== Segment start ==

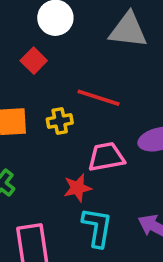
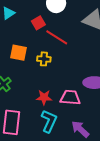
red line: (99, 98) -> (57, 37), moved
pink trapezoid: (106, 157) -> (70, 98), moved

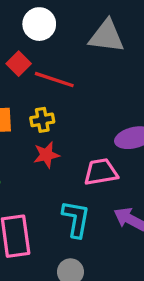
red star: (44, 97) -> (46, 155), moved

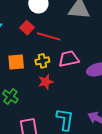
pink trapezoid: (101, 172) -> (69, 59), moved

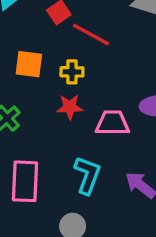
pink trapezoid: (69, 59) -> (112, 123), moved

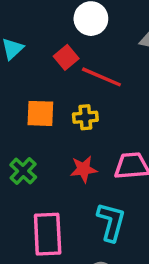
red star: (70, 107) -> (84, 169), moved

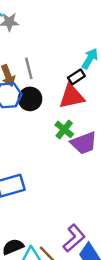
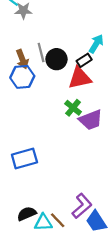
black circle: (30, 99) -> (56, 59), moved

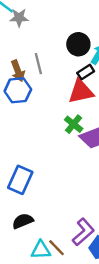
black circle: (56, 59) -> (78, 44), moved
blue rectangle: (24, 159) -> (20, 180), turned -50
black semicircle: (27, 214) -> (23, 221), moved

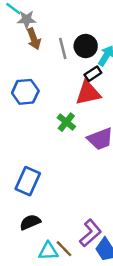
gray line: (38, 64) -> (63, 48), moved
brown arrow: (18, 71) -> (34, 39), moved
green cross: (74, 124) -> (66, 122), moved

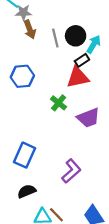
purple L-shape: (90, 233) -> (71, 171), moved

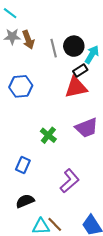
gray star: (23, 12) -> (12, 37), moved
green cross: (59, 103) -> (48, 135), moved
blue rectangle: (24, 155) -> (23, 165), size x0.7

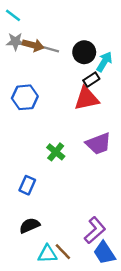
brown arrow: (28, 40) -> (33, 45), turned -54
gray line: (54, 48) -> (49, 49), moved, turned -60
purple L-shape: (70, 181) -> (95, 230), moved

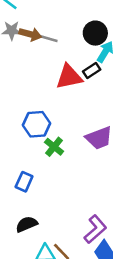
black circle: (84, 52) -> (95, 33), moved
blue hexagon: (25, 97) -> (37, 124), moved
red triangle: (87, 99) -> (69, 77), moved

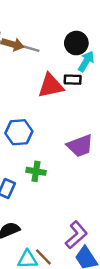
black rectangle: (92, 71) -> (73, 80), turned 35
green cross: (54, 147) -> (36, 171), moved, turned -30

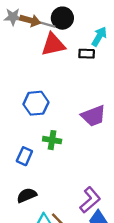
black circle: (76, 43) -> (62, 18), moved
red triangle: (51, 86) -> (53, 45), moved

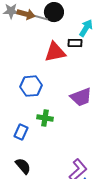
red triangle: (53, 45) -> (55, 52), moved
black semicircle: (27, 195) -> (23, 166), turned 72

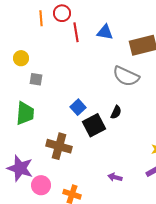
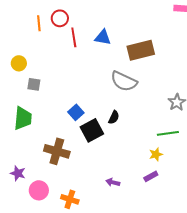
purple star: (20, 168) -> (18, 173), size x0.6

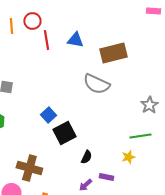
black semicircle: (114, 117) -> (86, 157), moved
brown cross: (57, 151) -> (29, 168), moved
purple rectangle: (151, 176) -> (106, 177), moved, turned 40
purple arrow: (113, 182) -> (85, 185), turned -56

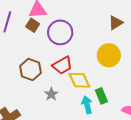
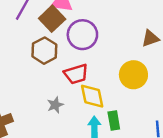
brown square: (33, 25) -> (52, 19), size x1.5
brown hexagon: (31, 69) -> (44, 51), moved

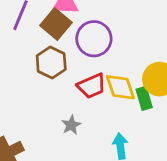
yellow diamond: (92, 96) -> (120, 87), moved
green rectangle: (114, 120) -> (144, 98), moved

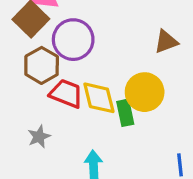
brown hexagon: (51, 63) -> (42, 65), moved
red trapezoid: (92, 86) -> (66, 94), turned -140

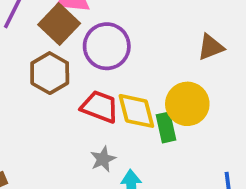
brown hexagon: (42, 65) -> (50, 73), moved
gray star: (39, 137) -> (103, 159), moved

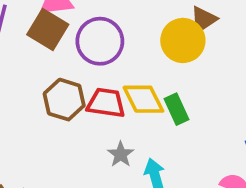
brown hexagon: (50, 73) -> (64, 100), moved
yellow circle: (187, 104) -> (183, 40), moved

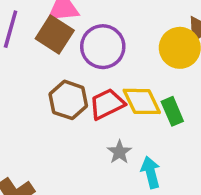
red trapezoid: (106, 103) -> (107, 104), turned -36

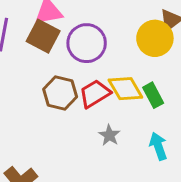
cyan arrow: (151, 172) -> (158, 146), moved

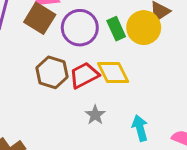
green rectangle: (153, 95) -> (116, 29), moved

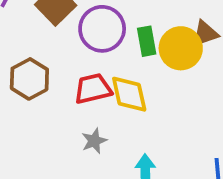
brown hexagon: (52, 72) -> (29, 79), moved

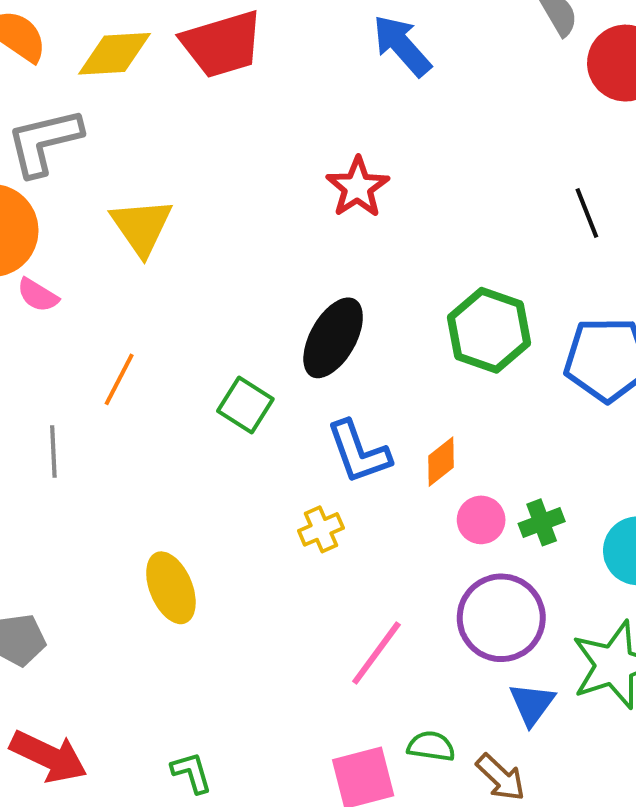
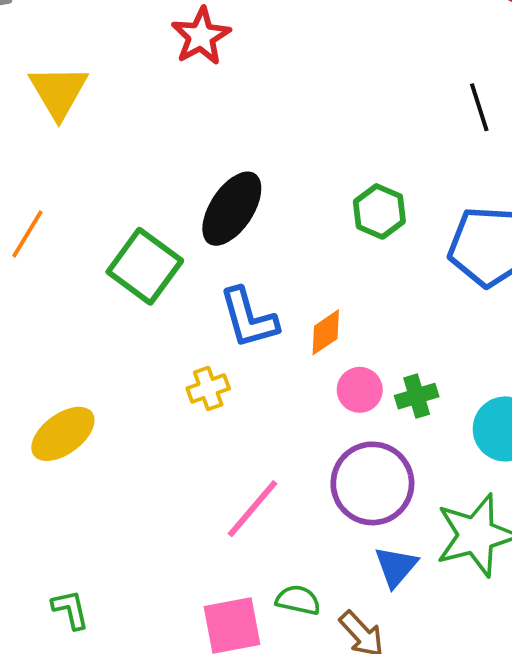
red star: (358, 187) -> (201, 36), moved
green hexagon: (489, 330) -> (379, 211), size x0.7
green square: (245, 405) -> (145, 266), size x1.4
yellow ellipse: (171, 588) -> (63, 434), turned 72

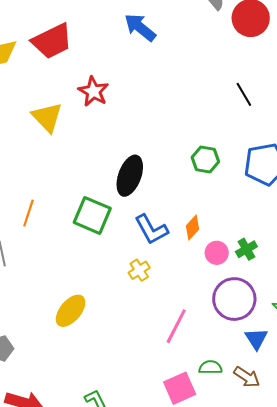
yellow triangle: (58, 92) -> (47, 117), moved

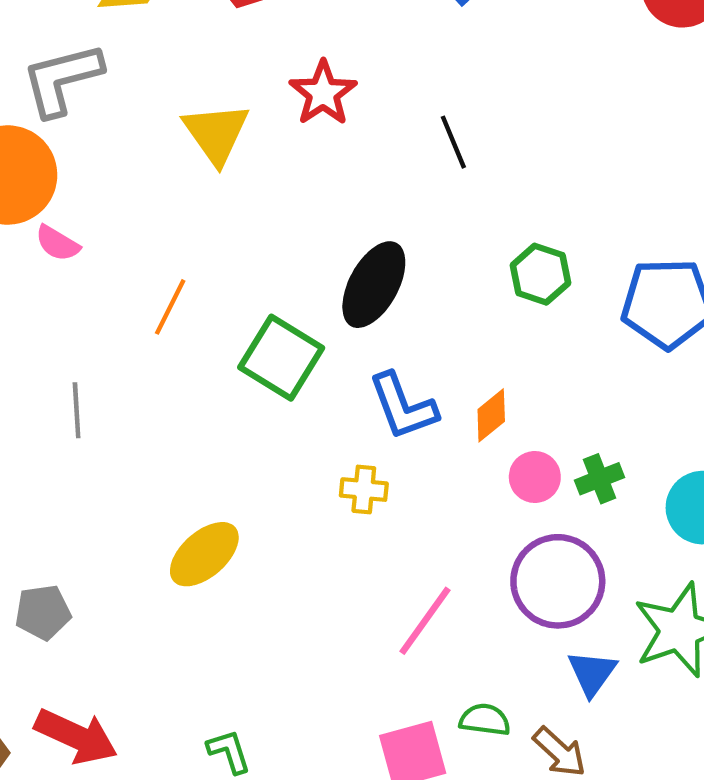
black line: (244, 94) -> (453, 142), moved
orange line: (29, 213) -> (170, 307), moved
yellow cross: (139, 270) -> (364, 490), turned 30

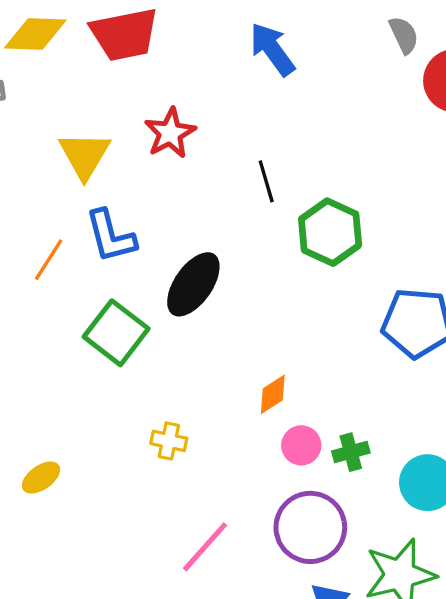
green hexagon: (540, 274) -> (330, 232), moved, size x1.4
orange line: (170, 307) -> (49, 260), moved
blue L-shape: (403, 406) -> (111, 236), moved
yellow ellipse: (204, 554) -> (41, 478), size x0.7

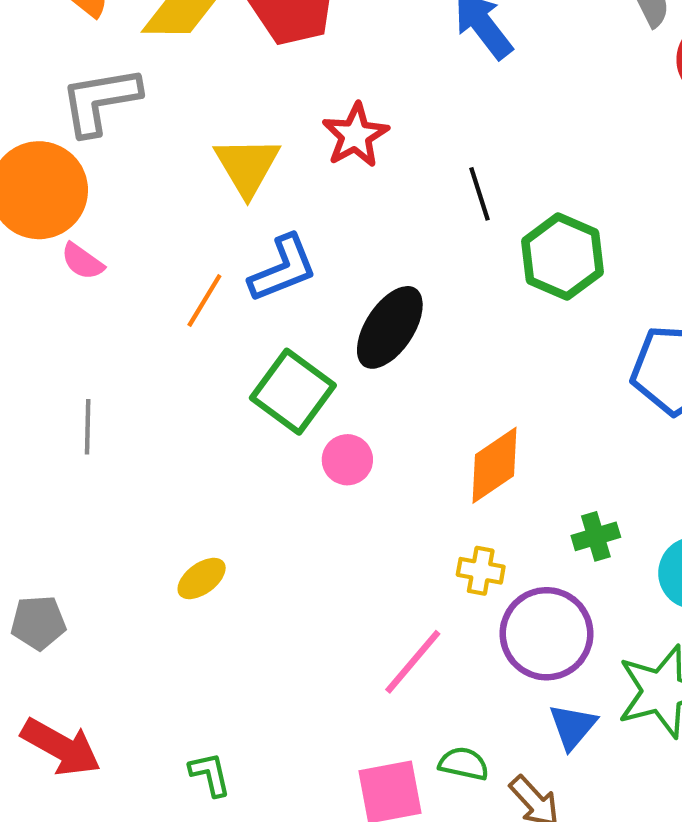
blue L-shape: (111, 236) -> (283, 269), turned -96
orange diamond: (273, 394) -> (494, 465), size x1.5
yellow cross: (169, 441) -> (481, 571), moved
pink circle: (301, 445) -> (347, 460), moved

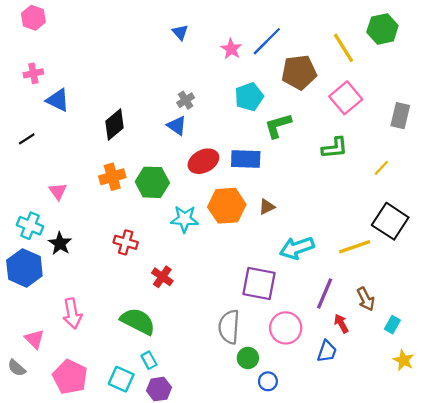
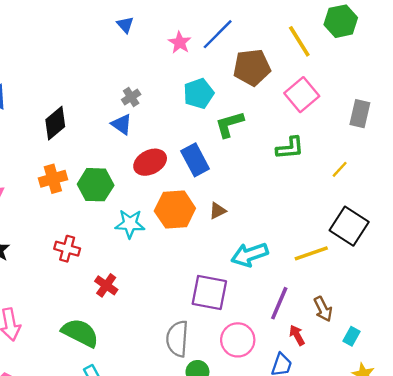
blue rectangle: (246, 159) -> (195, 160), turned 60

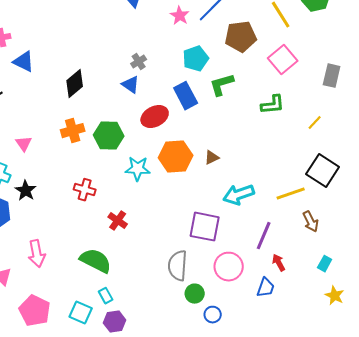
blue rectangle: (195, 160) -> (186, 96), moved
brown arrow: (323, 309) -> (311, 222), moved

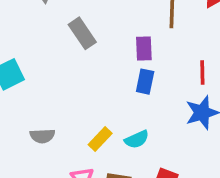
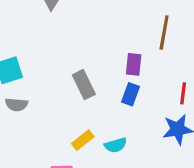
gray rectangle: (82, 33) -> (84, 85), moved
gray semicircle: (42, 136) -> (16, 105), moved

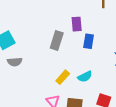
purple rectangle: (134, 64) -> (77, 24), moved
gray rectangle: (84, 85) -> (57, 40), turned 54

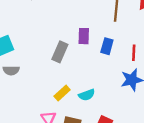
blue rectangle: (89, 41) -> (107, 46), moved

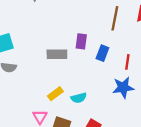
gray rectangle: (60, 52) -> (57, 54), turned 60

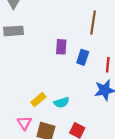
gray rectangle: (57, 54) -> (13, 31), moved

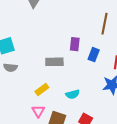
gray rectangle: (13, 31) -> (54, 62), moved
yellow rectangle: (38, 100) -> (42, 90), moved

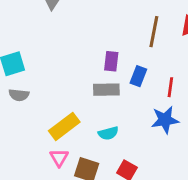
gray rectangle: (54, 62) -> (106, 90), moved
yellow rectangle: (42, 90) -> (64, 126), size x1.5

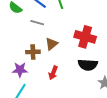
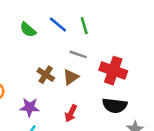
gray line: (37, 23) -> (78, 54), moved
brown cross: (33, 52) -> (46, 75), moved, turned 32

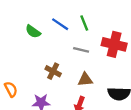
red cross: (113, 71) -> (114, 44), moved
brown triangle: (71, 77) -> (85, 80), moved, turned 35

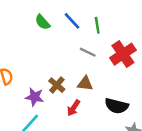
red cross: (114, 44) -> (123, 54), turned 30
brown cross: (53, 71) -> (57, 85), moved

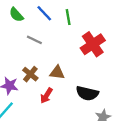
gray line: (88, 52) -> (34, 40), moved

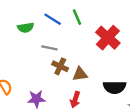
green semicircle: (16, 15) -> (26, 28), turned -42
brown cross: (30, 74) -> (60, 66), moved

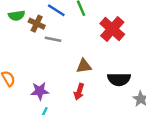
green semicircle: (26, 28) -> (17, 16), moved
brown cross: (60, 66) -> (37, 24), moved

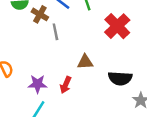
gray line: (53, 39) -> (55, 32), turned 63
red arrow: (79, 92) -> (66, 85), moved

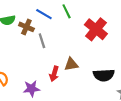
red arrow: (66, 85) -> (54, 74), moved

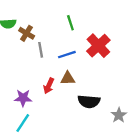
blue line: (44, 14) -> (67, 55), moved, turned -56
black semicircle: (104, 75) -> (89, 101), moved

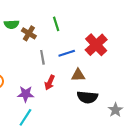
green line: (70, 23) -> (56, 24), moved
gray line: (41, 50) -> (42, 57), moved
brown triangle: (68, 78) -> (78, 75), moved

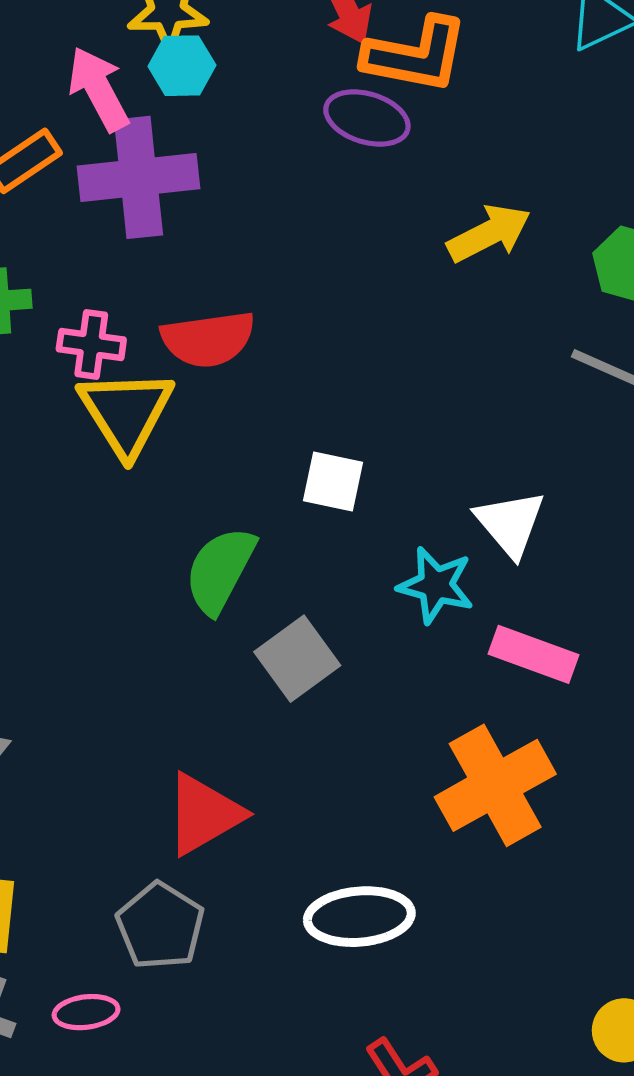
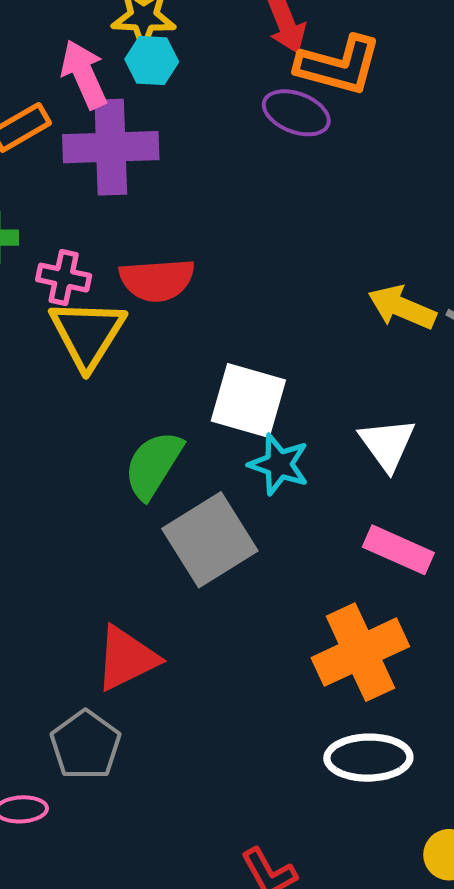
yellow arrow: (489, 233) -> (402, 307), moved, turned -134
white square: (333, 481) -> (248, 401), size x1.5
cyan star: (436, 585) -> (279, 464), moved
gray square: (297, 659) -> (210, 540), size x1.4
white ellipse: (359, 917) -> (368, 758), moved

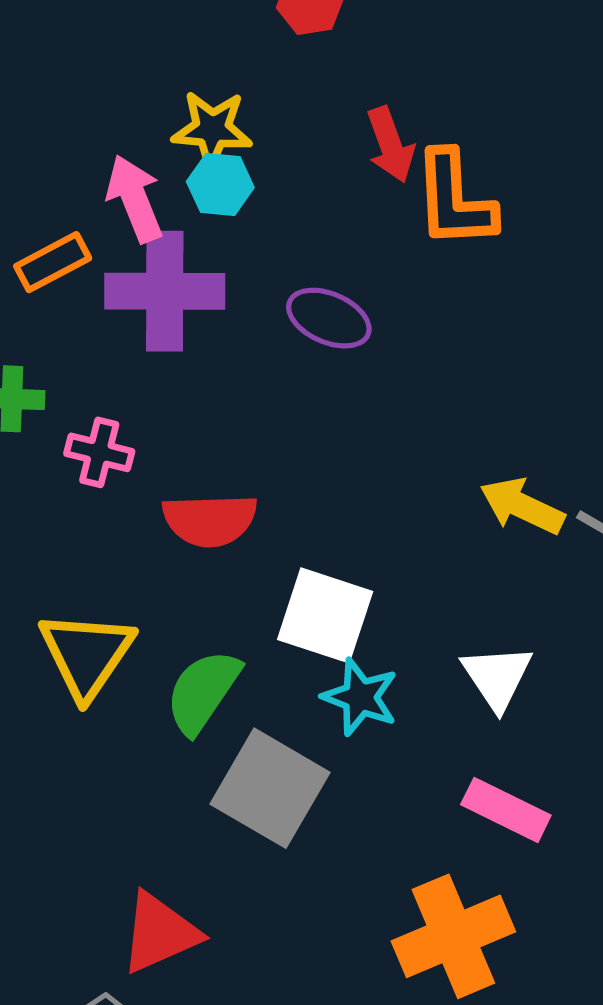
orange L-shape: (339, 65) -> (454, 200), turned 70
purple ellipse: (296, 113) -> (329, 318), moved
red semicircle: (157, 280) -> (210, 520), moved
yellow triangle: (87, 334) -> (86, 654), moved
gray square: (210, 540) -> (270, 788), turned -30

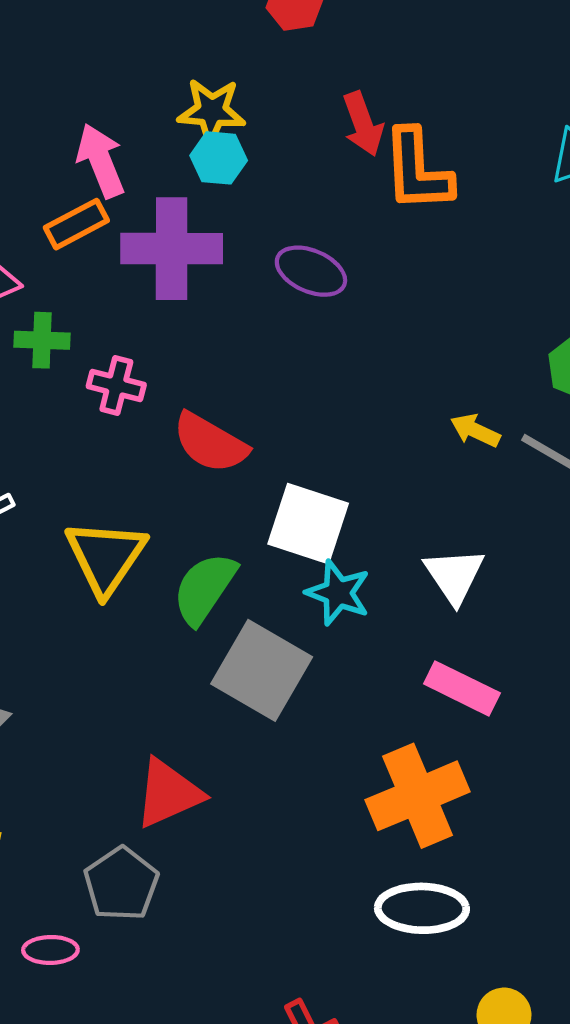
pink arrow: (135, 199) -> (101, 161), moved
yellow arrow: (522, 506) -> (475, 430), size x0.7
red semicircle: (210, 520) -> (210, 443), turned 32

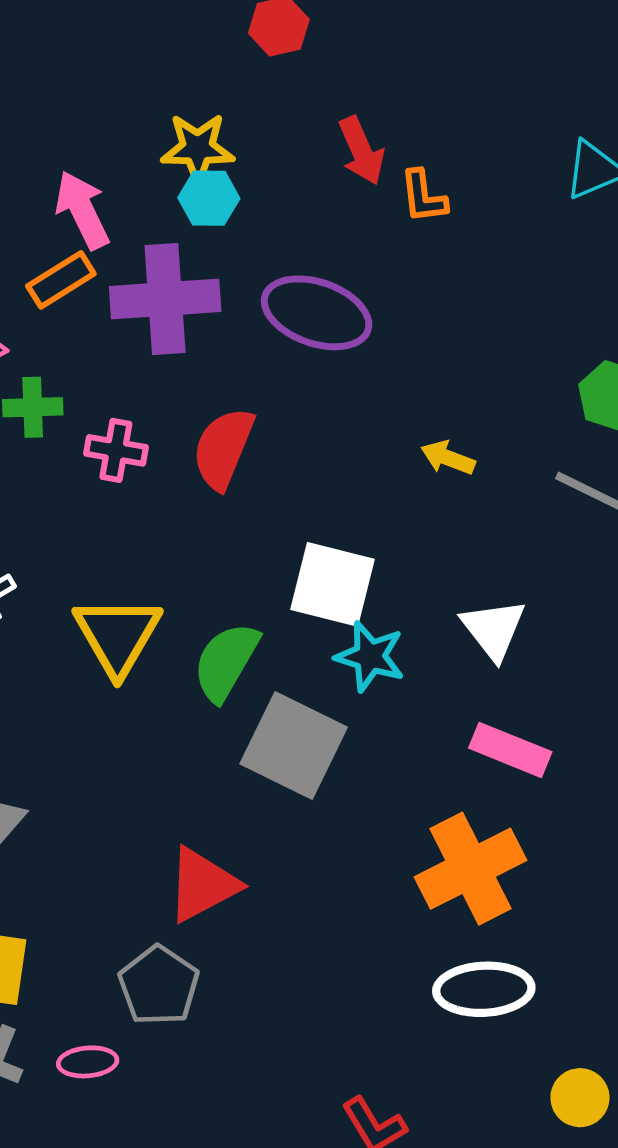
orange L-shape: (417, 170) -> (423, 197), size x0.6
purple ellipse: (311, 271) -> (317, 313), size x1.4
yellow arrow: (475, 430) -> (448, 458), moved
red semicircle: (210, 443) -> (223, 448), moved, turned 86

== Segment end ==

== AIM OF THE EXERCISE ==
Copy everything above from the line holding "gray star: (23, 12) -> (12, 37), moved" down to the line holding "green square: (245, 405)", both ends included, exactly as it stands and without the pictures.

== ANSWER TO THIS EXERCISE ==
gray star: (23, 12) -> (12, 37), moved
green cross: (59, 103) -> (48, 135), moved
blue rectangle: (24, 155) -> (23, 165), size x0.7

brown arrow: (28, 40) -> (33, 45), turned -54
gray line: (54, 48) -> (49, 49), moved, turned -60
purple L-shape: (70, 181) -> (95, 230), moved

black circle: (84, 52) -> (95, 33), moved
blue hexagon: (25, 97) -> (37, 124), moved
red triangle: (87, 99) -> (69, 77), moved

black rectangle: (92, 71) -> (73, 80), turned 35
green cross: (54, 147) -> (36, 171), moved, turned -30

black circle: (76, 43) -> (62, 18), moved
red triangle: (51, 86) -> (53, 45), moved

red triangle: (53, 45) -> (55, 52), moved
black semicircle: (27, 195) -> (23, 166), turned 72

purple star: (20, 168) -> (18, 173), size x0.6

black semicircle: (114, 117) -> (86, 157), moved
brown cross: (57, 151) -> (29, 168), moved
purple rectangle: (151, 176) -> (106, 177), moved, turned 40
purple arrow: (113, 182) -> (85, 185), turned -56

brown square: (33, 25) -> (52, 19), size x1.5
brown hexagon: (31, 69) -> (44, 51), moved

yellow diamond: (92, 96) -> (120, 87), moved
green rectangle: (114, 120) -> (144, 98), moved

brown hexagon: (51, 63) -> (42, 65), moved
red trapezoid: (92, 86) -> (66, 94), turned -140

brown hexagon: (42, 65) -> (50, 73), moved
gray star: (39, 137) -> (103, 159), moved

brown hexagon: (50, 73) -> (64, 100), moved
yellow circle: (187, 104) -> (183, 40), moved

red trapezoid: (106, 103) -> (107, 104), turned -36

cyan arrow: (151, 172) -> (158, 146), moved

green rectangle: (153, 95) -> (116, 29), moved

brown hexagon: (52, 72) -> (29, 79), moved

red star: (358, 187) -> (201, 36), moved
green hexagon: (489, 330) -> (379, 211), size x0.7
green square: (245, 405) -> (145, 266), size x1.4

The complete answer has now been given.